● **DATA TO USE**:
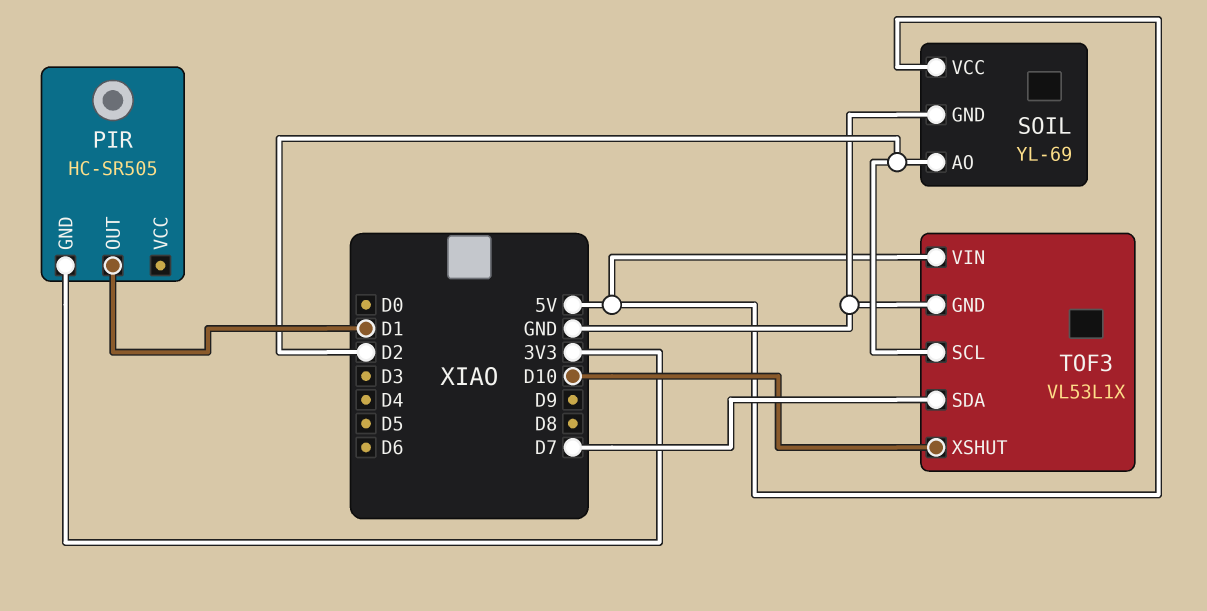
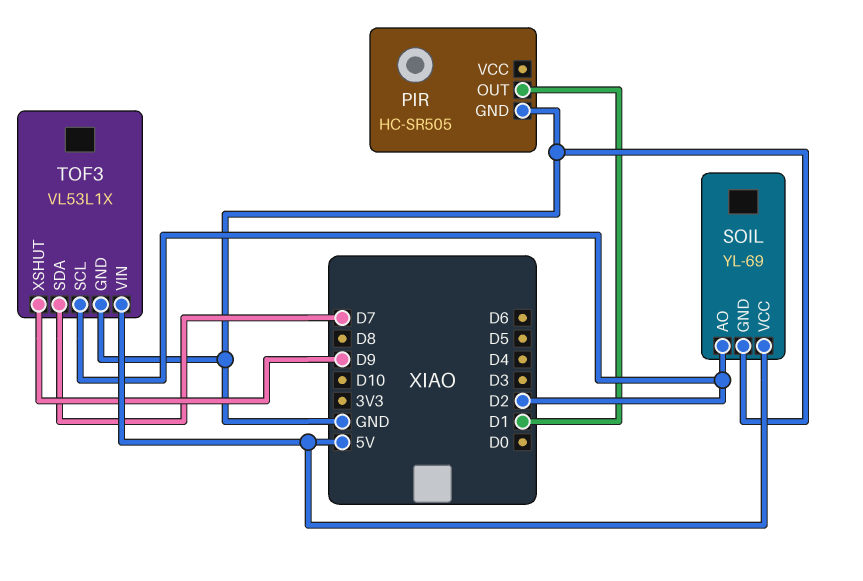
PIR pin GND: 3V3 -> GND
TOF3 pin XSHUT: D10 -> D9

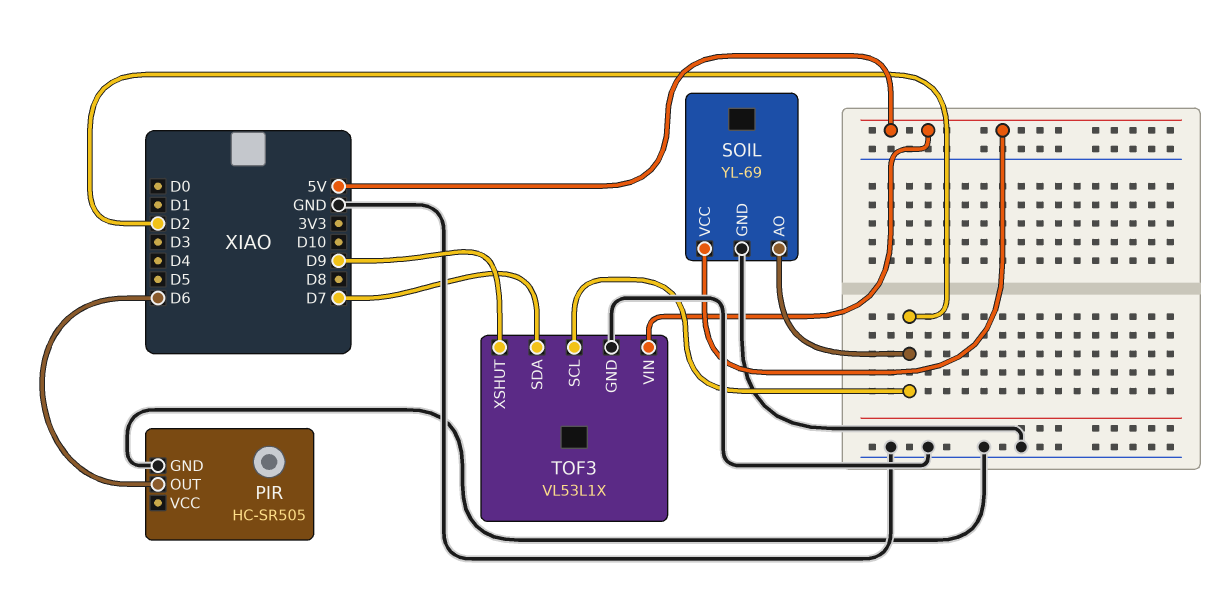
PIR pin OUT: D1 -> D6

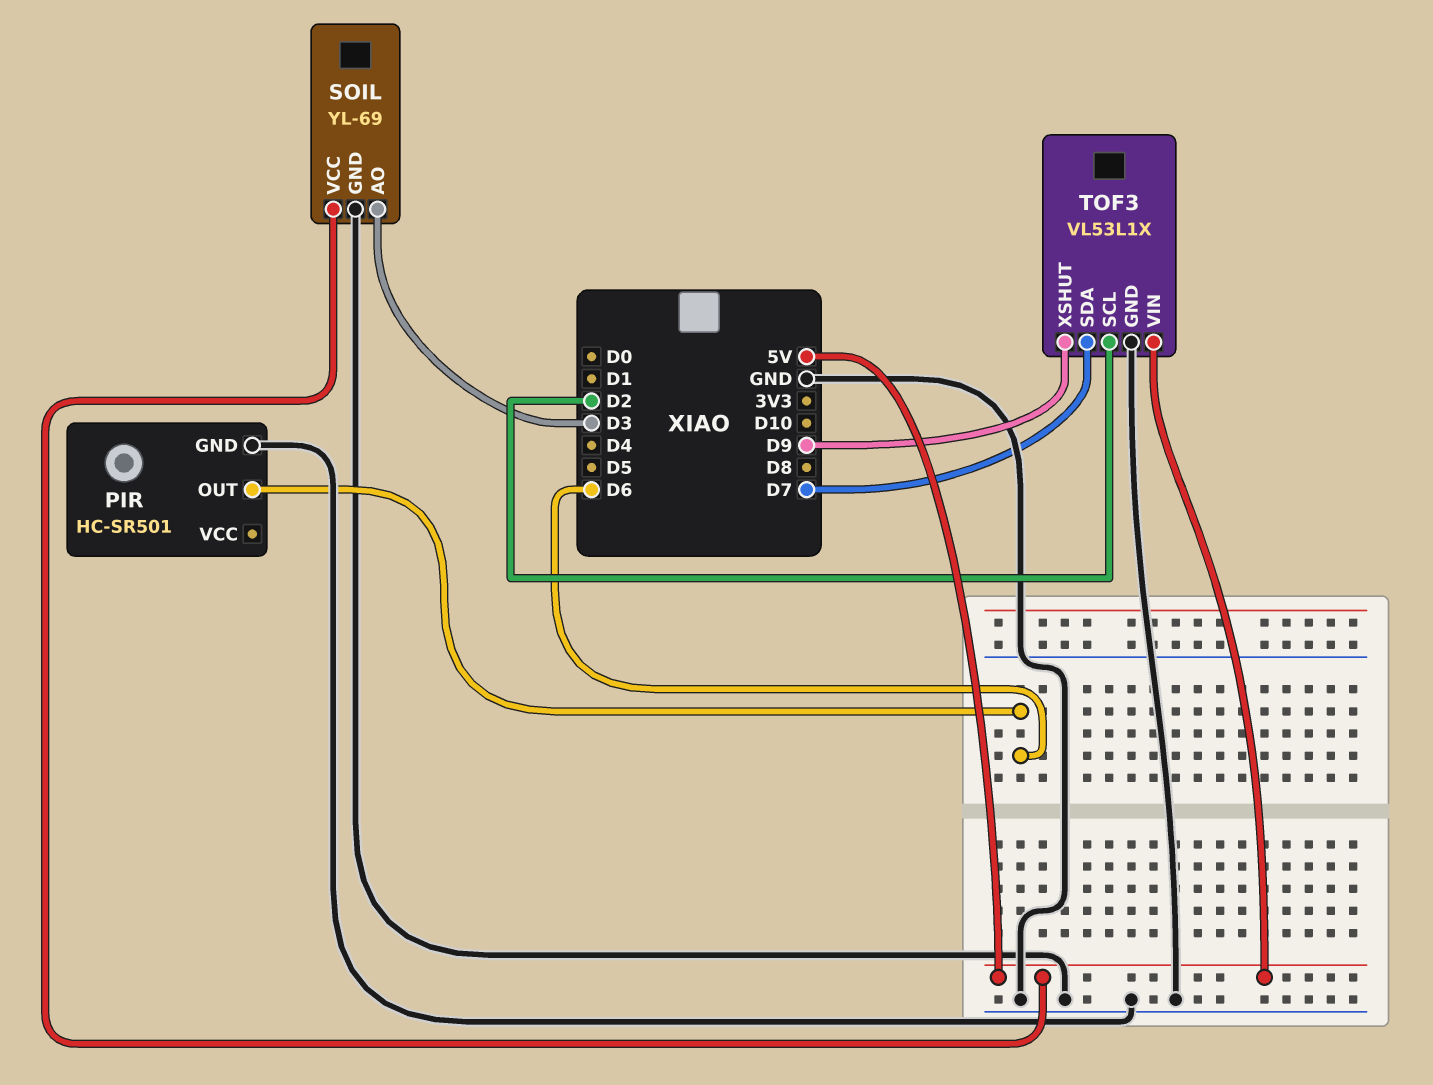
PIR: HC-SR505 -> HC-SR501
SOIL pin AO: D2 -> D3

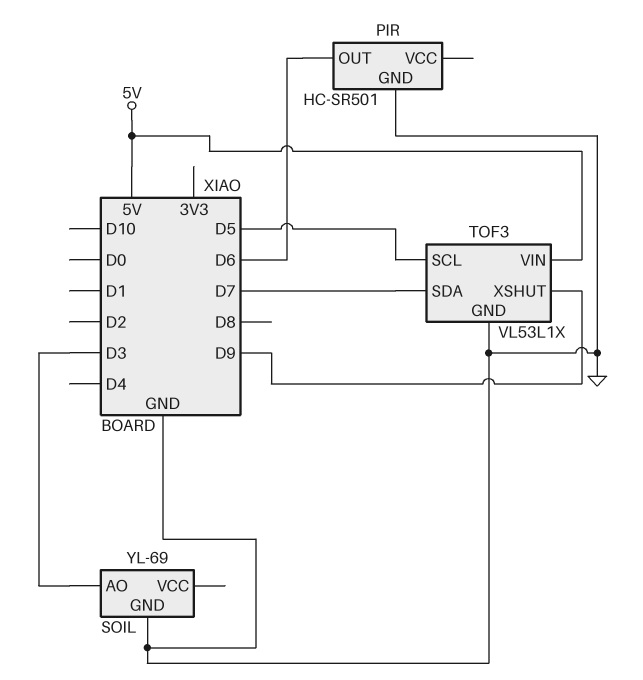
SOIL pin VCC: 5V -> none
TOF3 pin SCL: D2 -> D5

● **WHAT THIS TASK INVOLVES**: The material is to be written out word for word, and the pictures are to be left out.

● **SOLUTION FOR THIS EXERCISE**:
PIR pin GND: 3V3 -> GND
TOF3 pin XSHUT: D10 -> D9

PIR pin OUT: D1 -> D6

PIR: HC-SR505 -> HC-SR501
SOIL pin AO: D2 -> D3

SOIL pin VCC: 5V -> none
TOF3 pin SCL: D2 -> D5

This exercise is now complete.